Output all the data exactly. Pictures do not belong in the copy.

INFORMATION SHOWN below:

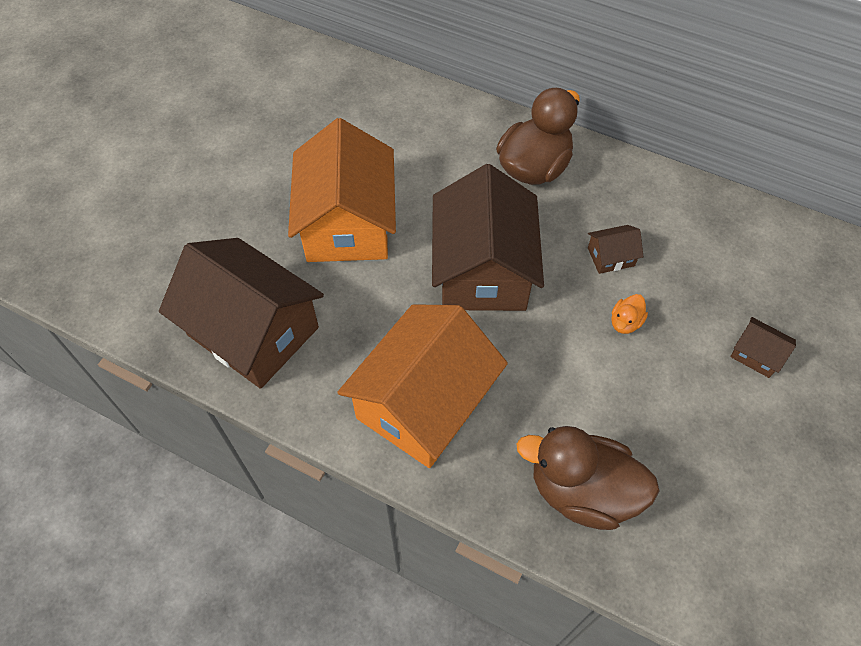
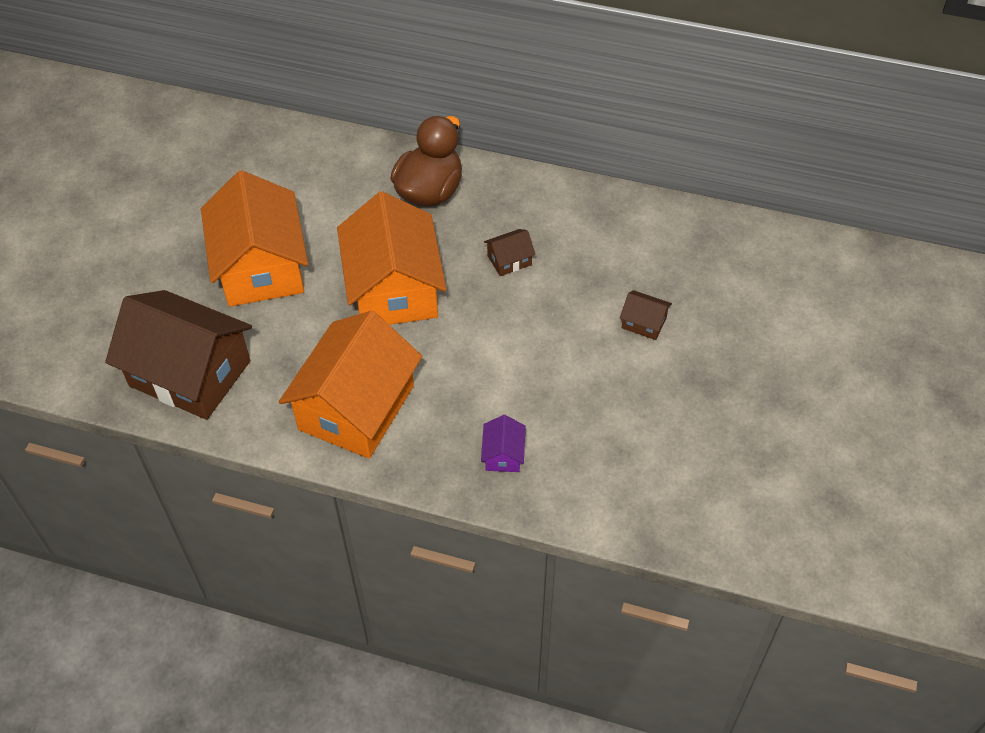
camera: 10 degrees left, 5 degrees down
brown house [432,164,544,311] -> orange house [337,191,447,325]
brown duck [516,426,659,530] -> purple house [481,415,526,472]
orange duck [611,294,648,334] -> none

End of INFORMATION SHOWN.

> _ANSWER SPACE_:
camera: 10 degrees left, 5 degrees down
brown house [432,164,544,311] -> orange house [337,191,447,325]
brown duck [516,426,659,530] -> purple house [481,415,526,472]
orange duck [611,294,648,334] -> none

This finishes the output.